WORK ITEM | Only one stretch of the data is wanted: the line containing "RADIO1: RFM69 -> CC1101", the line containing "MATRIX2 pin DIN: D1 -> D7", and every line between them, copied exactly.

AVAILABLE RECORDS |
☆ ☆ ☆ ☆ ☆
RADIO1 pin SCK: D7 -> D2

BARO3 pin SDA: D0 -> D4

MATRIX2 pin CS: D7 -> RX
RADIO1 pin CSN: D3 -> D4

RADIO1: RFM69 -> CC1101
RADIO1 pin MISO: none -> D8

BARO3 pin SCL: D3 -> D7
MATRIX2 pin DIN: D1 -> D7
☆ ☆ ☆ ☆ ☆
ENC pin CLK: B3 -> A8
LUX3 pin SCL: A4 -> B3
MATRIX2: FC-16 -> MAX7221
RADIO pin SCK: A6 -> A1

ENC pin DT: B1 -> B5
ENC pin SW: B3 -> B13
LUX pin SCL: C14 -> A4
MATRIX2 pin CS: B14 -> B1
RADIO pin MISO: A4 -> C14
☆ ☆ ☆ ☆ ☆
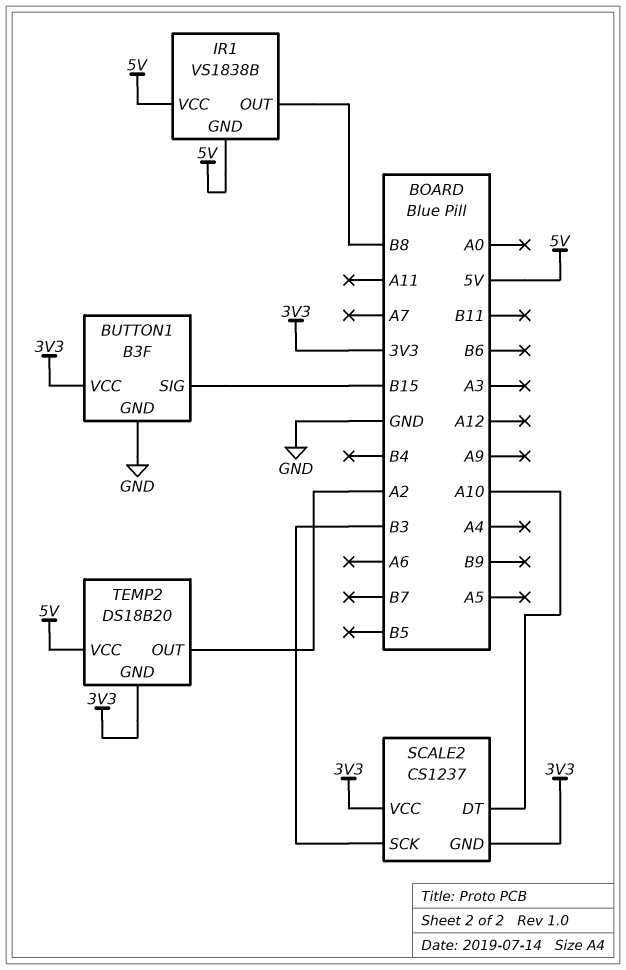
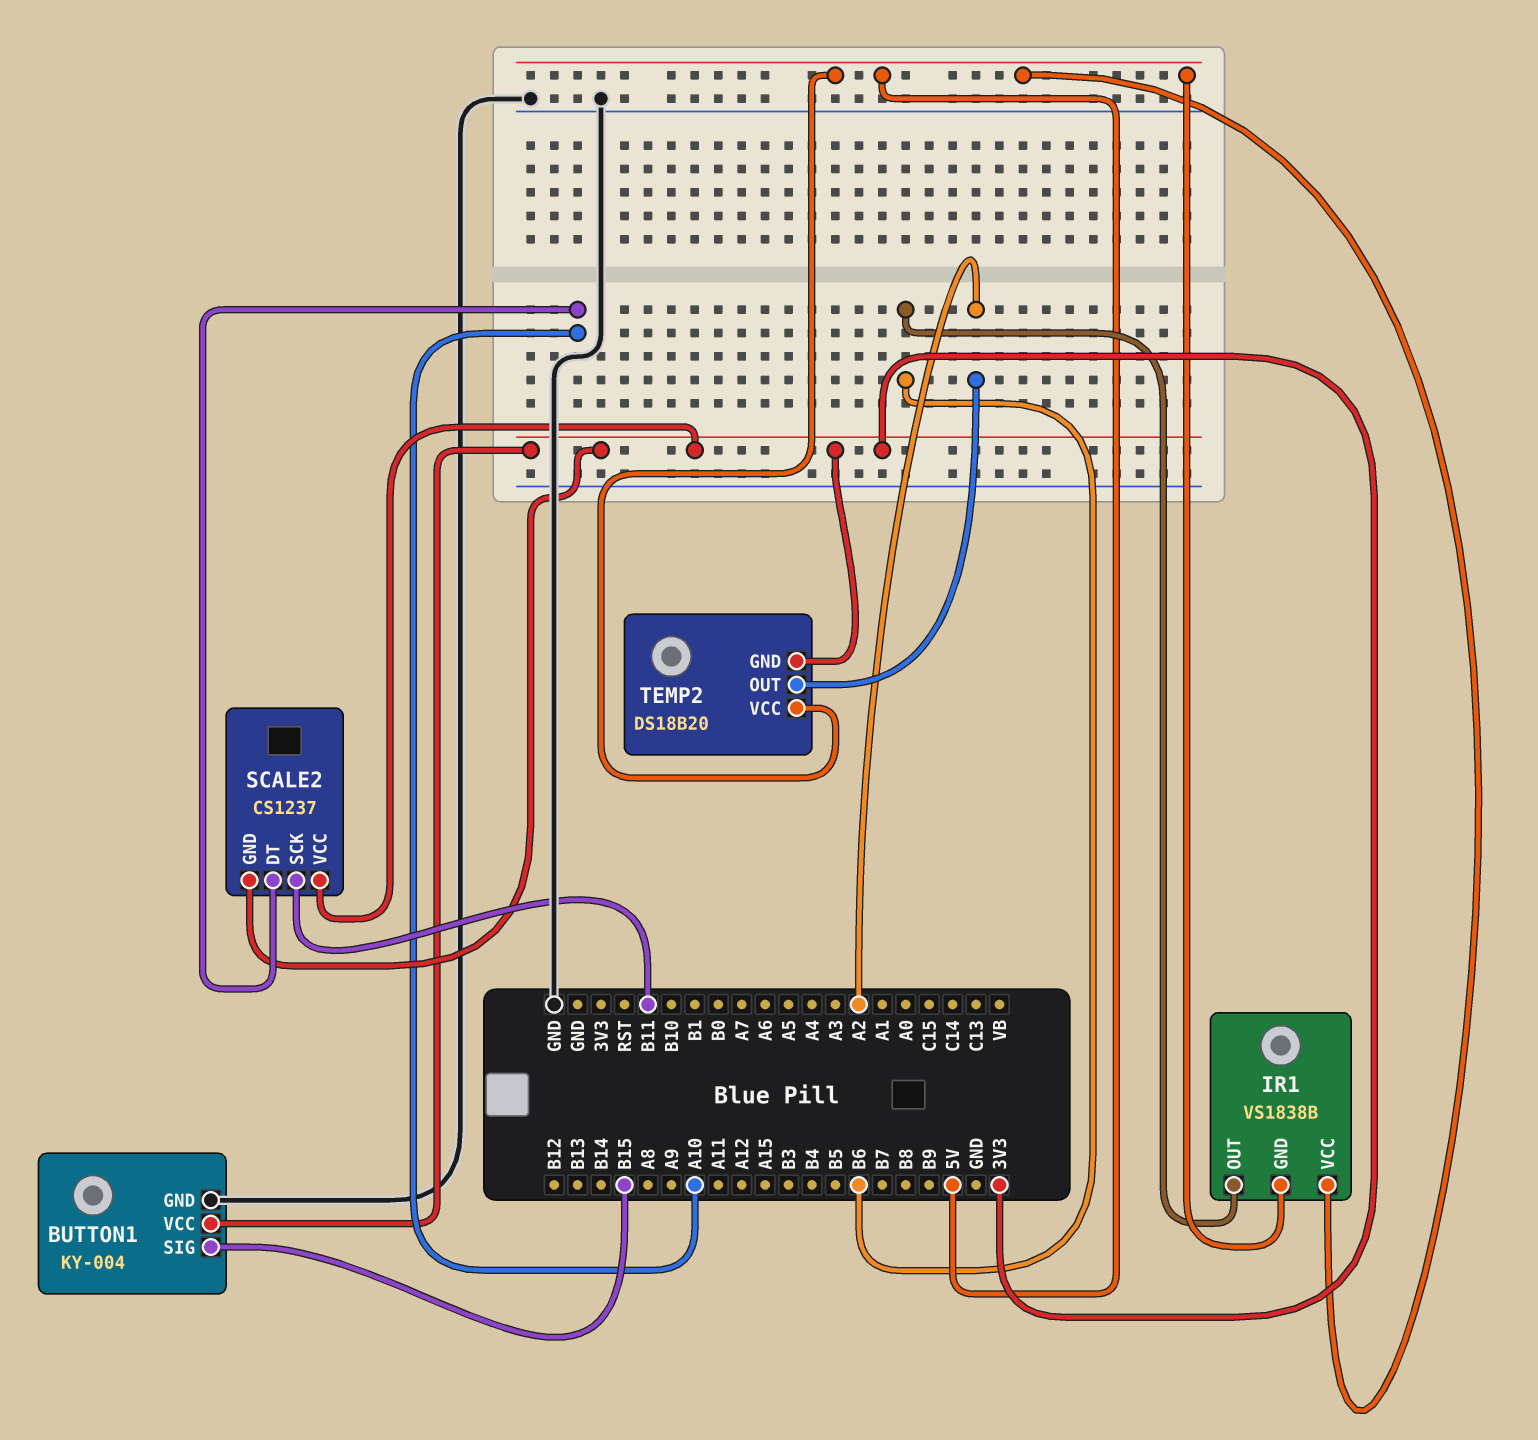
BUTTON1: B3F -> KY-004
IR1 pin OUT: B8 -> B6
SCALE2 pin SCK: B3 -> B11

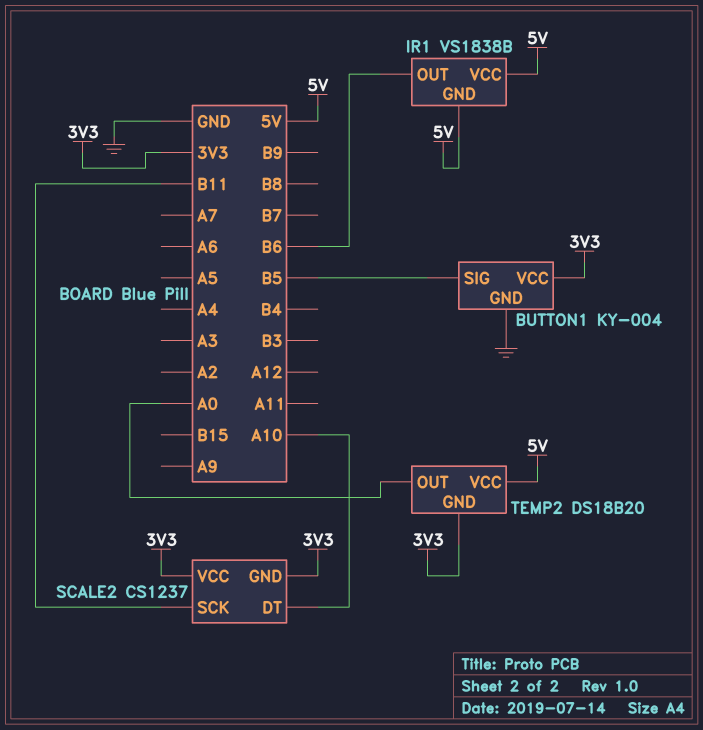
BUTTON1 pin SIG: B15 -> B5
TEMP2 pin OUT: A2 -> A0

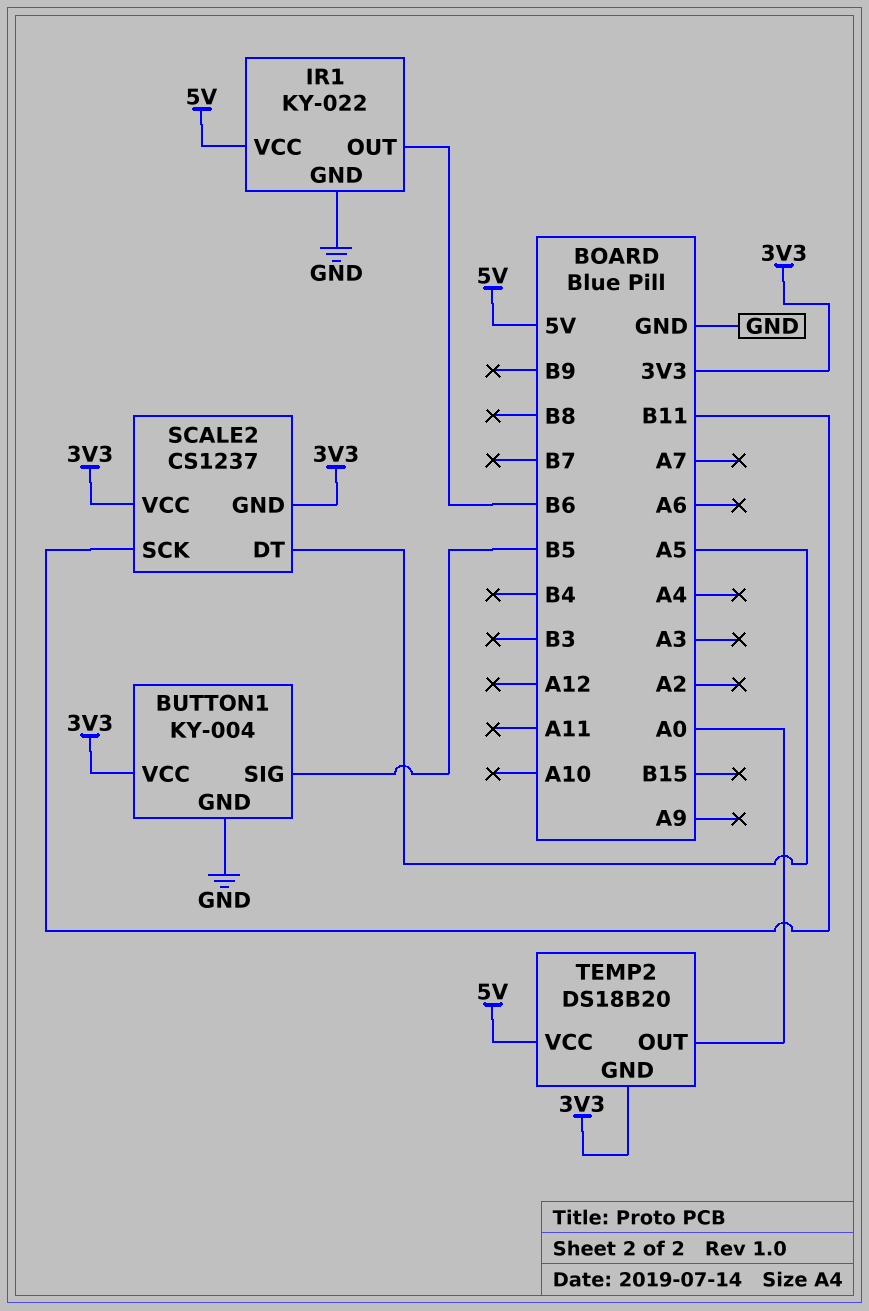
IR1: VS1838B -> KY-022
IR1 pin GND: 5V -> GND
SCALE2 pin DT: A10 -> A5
☆ ☆ ☆ ☆ ☆
RESPONSE TO THE EXERCISE |
RADIO1: RFM69 -> CC1101
RADIO1 pin MISO: none -> D8

BARO3 pin SCL: D3 -> D7
MATRIX2 pin DIN: D1 -> D7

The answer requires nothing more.